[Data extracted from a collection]
============================================================
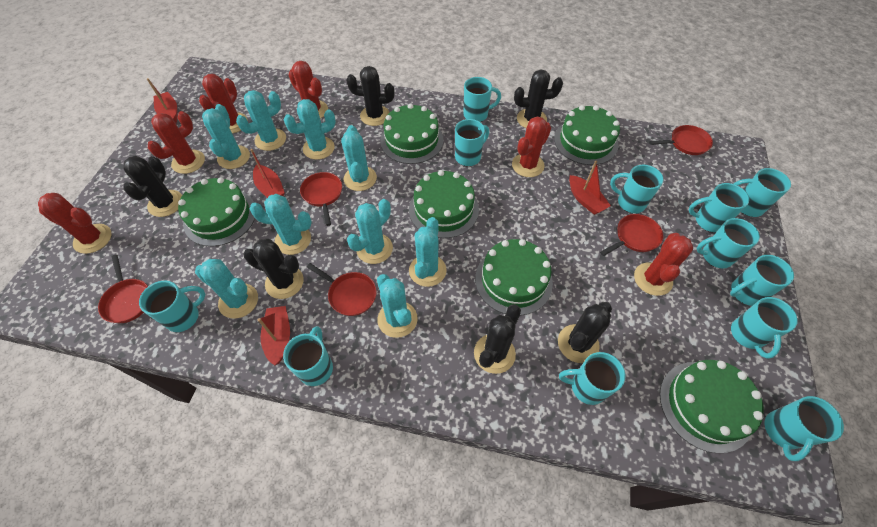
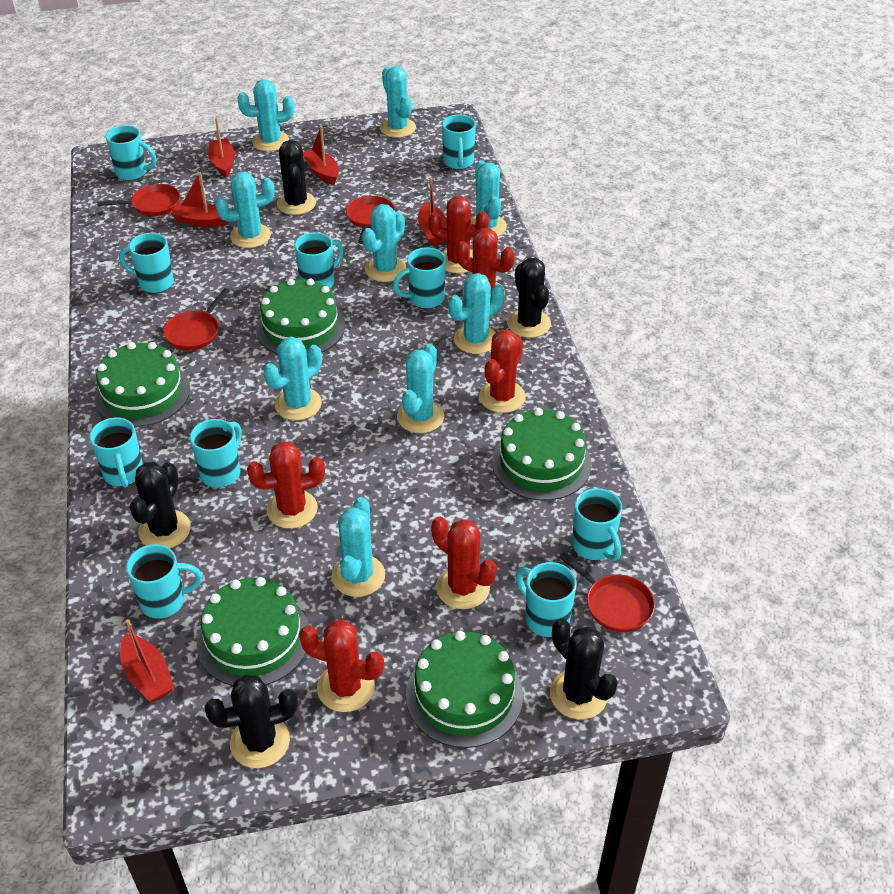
black cactus: 6 -> 5
green cake: 6 -> 5
red boat: 4 -> 5
red pan: 5 -> 4
turquoise mug: 12 -> 10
============================================================
## Task prompt
Each line above is to be transcribed exactly, though its pictures are not.

## Written response
black cactus: 6 -> 5
green cake: 6 -> 5
red boat: 4 -> 5
red pan: 5 -> 4
turquoise mug: 12 -> 10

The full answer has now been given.